BEGIN Entries supplied
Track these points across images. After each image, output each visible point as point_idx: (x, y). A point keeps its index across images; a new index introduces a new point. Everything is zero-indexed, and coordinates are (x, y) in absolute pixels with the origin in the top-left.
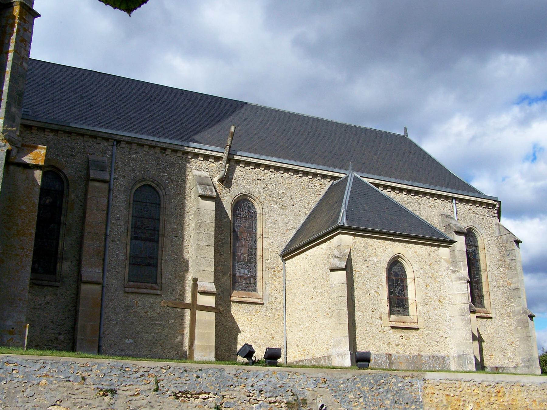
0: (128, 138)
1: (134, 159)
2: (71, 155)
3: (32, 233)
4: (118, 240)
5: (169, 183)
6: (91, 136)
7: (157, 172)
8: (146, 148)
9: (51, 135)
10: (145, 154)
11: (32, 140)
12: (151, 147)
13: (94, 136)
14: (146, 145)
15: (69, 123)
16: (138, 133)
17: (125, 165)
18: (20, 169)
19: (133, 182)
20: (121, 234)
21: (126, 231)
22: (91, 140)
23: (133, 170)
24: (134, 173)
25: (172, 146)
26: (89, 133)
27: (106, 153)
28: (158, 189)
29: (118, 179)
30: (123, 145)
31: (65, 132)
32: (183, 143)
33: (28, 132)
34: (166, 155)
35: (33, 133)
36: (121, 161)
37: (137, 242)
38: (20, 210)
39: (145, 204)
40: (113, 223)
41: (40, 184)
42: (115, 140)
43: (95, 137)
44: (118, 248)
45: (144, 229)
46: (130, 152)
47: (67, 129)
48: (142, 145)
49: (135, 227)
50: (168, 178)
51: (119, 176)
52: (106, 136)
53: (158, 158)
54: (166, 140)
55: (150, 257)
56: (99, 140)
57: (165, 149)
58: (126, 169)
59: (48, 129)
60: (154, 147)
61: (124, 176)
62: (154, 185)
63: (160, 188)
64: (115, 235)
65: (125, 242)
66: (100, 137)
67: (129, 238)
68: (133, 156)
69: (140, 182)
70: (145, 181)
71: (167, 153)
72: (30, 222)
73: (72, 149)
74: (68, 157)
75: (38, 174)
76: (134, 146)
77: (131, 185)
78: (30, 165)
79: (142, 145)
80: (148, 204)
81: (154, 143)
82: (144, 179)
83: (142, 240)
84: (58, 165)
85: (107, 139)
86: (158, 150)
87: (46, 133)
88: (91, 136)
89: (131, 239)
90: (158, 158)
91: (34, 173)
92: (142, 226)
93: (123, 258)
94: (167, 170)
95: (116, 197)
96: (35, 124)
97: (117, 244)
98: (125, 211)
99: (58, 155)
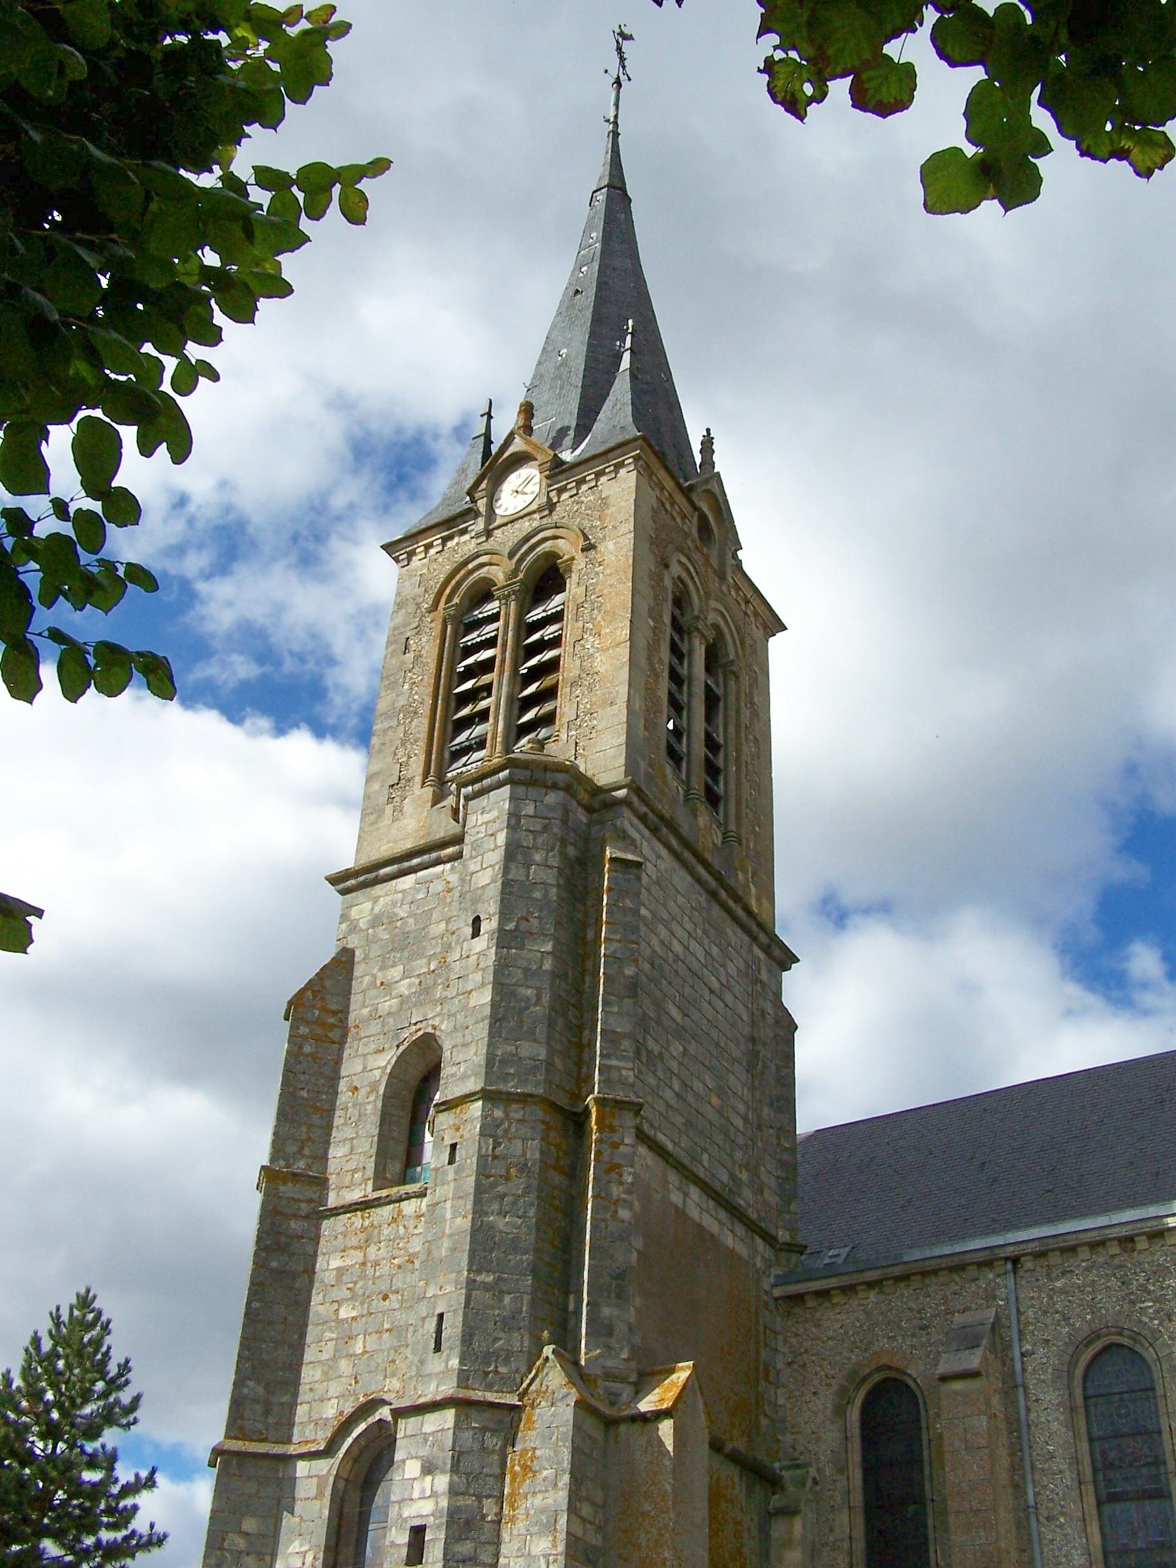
0: (1032, 1245)
1: (1063, 1291)
2: (922, 1328)
3: (665, 1559)
4: (1062, 1514)
5: (1160, 1324)
6: (952, 1269)
7: (1126, 1306)
8: (1084, 1253)
9: (873, 1296)
10: (1087, 1269)
11: (838, 1321)
12: (1096, 1245)
13: (958, 1266)
14: (969, 1264)
15: (901, 1255)
16: (1050, 1221)
17: (1045, 1313)
18: (636, 1427)
19: (1070, 1350)
20: (1064, 1495)
21: (1076, 1484)
22: (957, 1278)
23: (1066, 1318)
24: (1069, 1325)
25: (1143, 1224)
26: (944, 1263)
27: (995, 1298)
28: (1138, 1348)
29: (1033, 1353)
30: (1028, 1264)
31: (898, 1279)
32: (1152, 1211)
33: (827, 1304)
34: (1140, 1252)
35: (834, 1305)
36: (1033, 1306)
37: (1118, 1507)
38: (643, 1514)
39: (1117, 1397)
40: (1043, 1470)
41: (670, 1448)
42: (1006, 1259)
43: (962, 1268)
44: (1065, 1535)
45: (1131, 1465)
46: (1048, 1275)
47: (897, 1271)
48: (1073, 1249)
49: (1103, 1467)
50: (1157, 1311)
51: (1035, 1344)
52: (981, 1257)
53: (1120, 1267)
54: (1023, 1235)
55: (1162, 1545)
56: (971, 1271)
57: (1130, 1239)
58: (1048, 1321)
59: (859, 1284)
60: (1102, 1243)
61: (1047, 1341)
62: (1125, 1341)
63: (1142, 1345)
64: (1052, 1500)
65: (1080, 1514)
66: (972, 1264)
67: (1091, 1500)
68: (1058, 1284)
69: (1087, 1346)
70: (1099, 1337)
71: (1139, 1246)
72: (661, 1535)
73: (919, 1312)
74: (913, 1335)
75: (666, 1429)
76: (1055, 1259)
77: (1067, 1358)
78: (649, 1415)
79: (1073, 1249)
80: (1126, 1396)
81: (1095, 1233)
82: (1095, 1336)
83: (1131, 1500)
84: (896, 1363)
85: (989, 1264)
86: (1114, 1249)
87: (861, 1295)
88: (952, 1269)
89: (1099, 1504)
90: (1120, 1267)
91: (658, 1429)
92: (1120, 1460)
93: (1083, 1561)
94: (1149, 1292)
95: (1037, 1400)
96: (833, 1282)
97: (1061, 1526)
98: (1064, 1430)
99: (893, 1338)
END Entries supplied
Can you pull out the rows from the very first line down to the line containing "38: (20, 210)", with both of those lines included, and reproduce them unchanged? Leave the pictures out of your answer.

• **The result**:
Track these points across images. After each image, output each visible point as point_idx: (x, y). A point keeps its index across images; a new index introduces a new point. Everything is zero-indexed, and coordinates are (x, y) in absolute pixels with the origin in the top-left.
0: (128, 138)
1: (134, 159)
2: (71, 155)
3: (32, 233)
4: (118, 240)
5: (169, 183)
6: (91, 136)
7: (157, 172)
8: (146, 148)
9: (51, 135)
10: (145, 154)
11: (32, 140)
12: (151, 147)
13: (94, 136)
14: (146, 145)
15: (69, 123)
16: (138, 133)
17: (125, 165)
18: (20, 169)
19: (133, 182)
20: (121, 234)
21: (126, 231)
22: (91, 140)
23: (133, 170)
24: (134, 173)
25: (172, 146)
26: (89, 133)
27: (106, 153)
28: (158, 189)
29: (118, 179)
30: (123, 145)
31: (65, 132)
32: (183, 143)
33: (28, 132)
34: (166, 155)
35: (33, 133)
36: (121, 161)
37: (137, 242)
38: (20, 210)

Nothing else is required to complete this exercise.